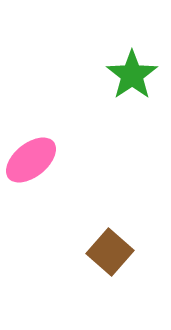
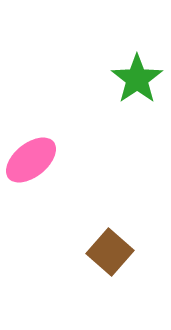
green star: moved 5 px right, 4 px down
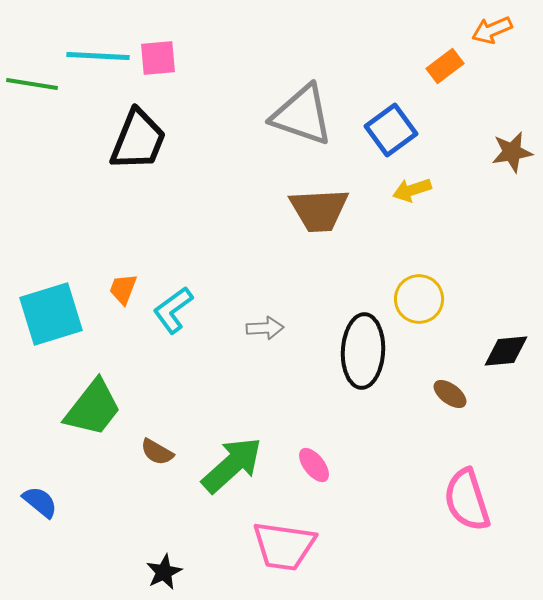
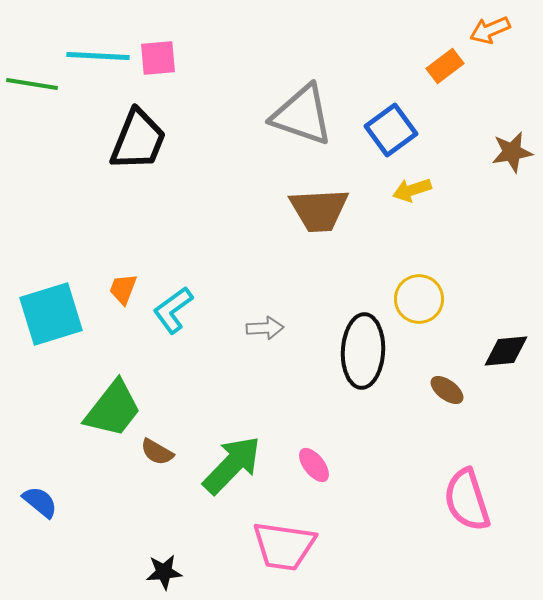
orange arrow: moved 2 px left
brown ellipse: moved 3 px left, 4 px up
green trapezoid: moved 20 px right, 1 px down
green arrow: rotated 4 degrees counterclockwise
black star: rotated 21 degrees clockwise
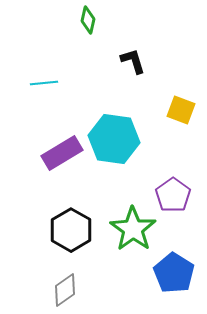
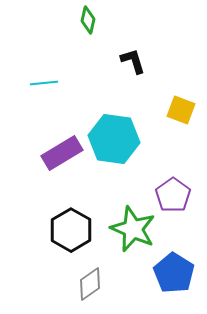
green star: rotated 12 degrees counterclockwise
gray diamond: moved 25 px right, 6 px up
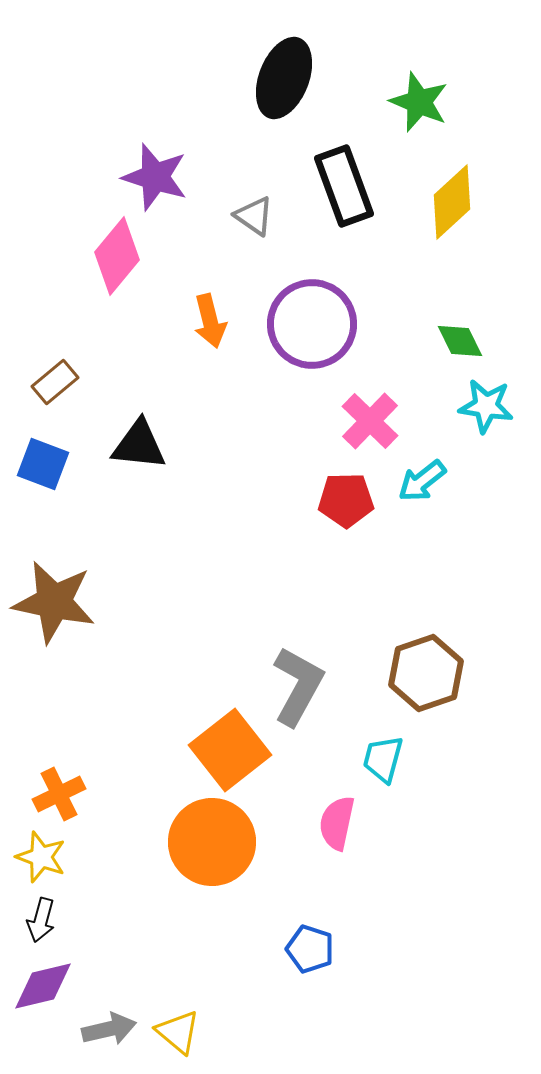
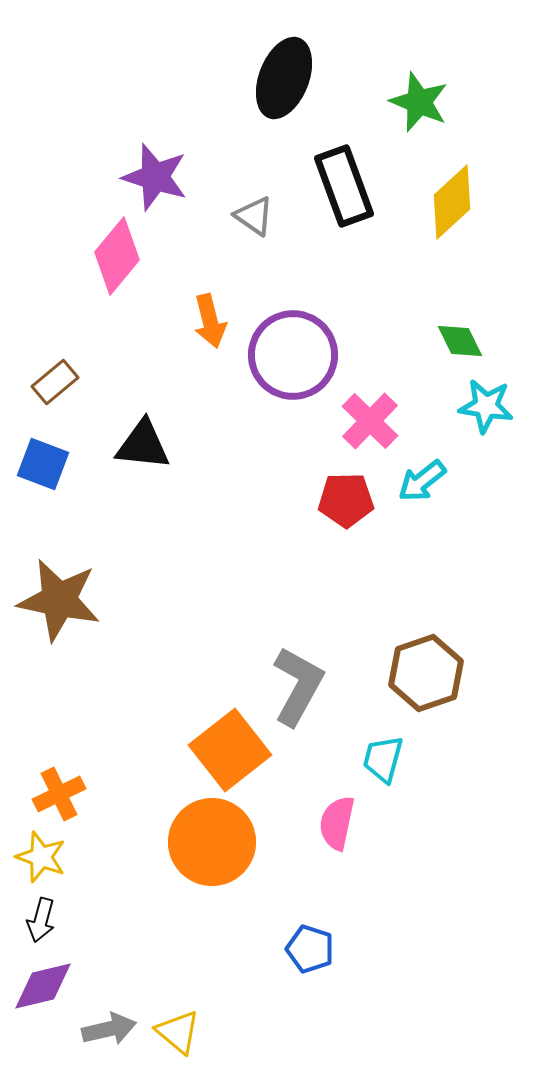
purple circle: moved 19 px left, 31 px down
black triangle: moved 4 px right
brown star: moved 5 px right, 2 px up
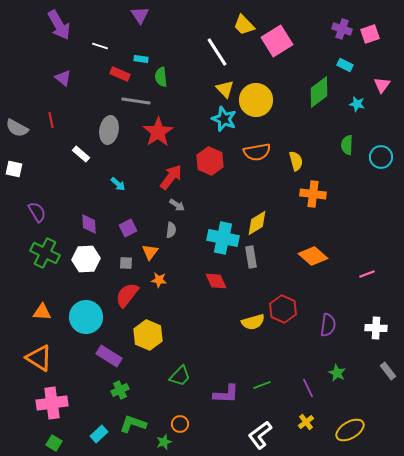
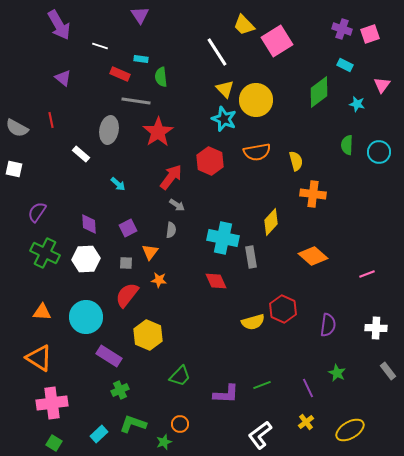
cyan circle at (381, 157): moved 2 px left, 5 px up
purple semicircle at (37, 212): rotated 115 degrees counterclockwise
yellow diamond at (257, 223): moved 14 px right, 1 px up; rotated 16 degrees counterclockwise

● Work order
What is needed is an exact repetition of every line from the line with "gray diamond: moved 25 px right, 6 px up" to the end of the data above, both ends included, with no pictures.

● Exercise response
gray diamond: moved 25 px right, 6 px up
purple circle: moved 19 px left, 31 px down
black triangle: moved 4 px right
brown star: moved 5 px right, 2 px up
cyan circle at (381, 157): moved 2 px left, 5 px up
purple semicircle at (37, 212): rotated 115 degrees counterclockwise
yellow diamond at (257, 223): moved 14 px right, 1 px up; rotated 16 degrees counterclockwise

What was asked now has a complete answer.